The problem>
Find each line below where the word "blue" occurs, and copy it.

Records>

-.-.-

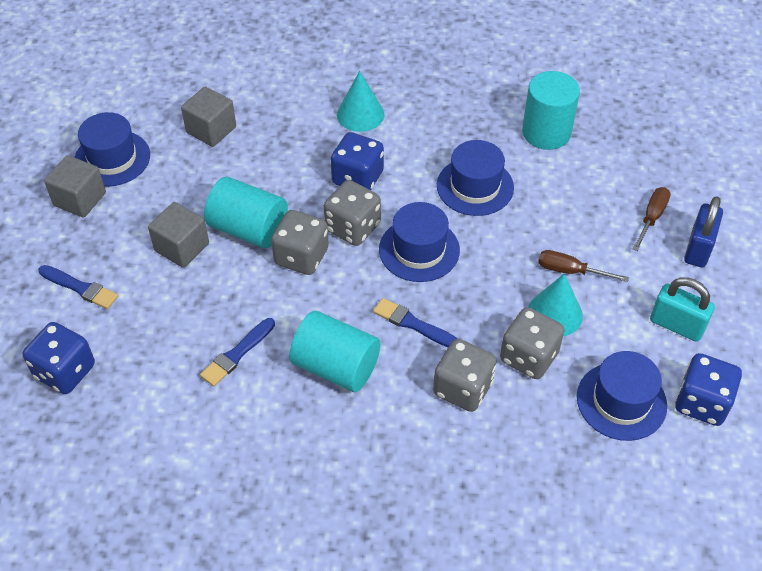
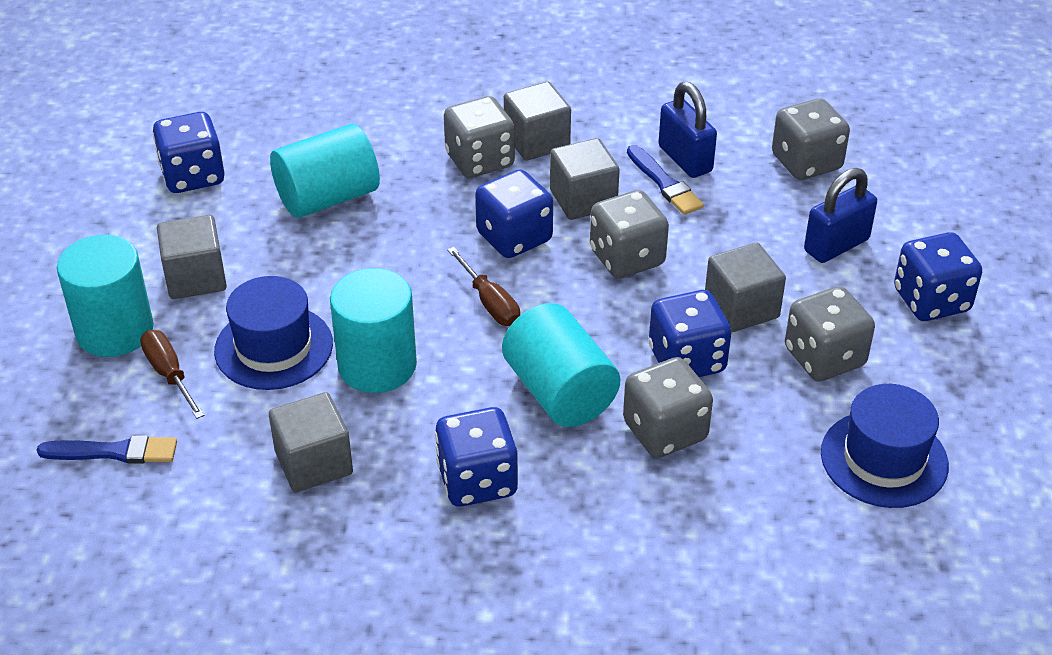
blue brush: 3 -> 2
blue dice: 3 -> 5
blue hat: 4 -> 2
blue padlock: 1 -> 2
grey cube: 3 -> 5
grey dice: 4 -> 5
turquoise cone: 2 -> 0
turquoise cylinder: 3 -> 4
turquoise padlock: 1 -> 0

-.-.-

Problem solution>
blue brush: 3 -> 2
blue dice: 3 -> 5
blue hat: 4 -> 2
blue padlock: 1 -> 2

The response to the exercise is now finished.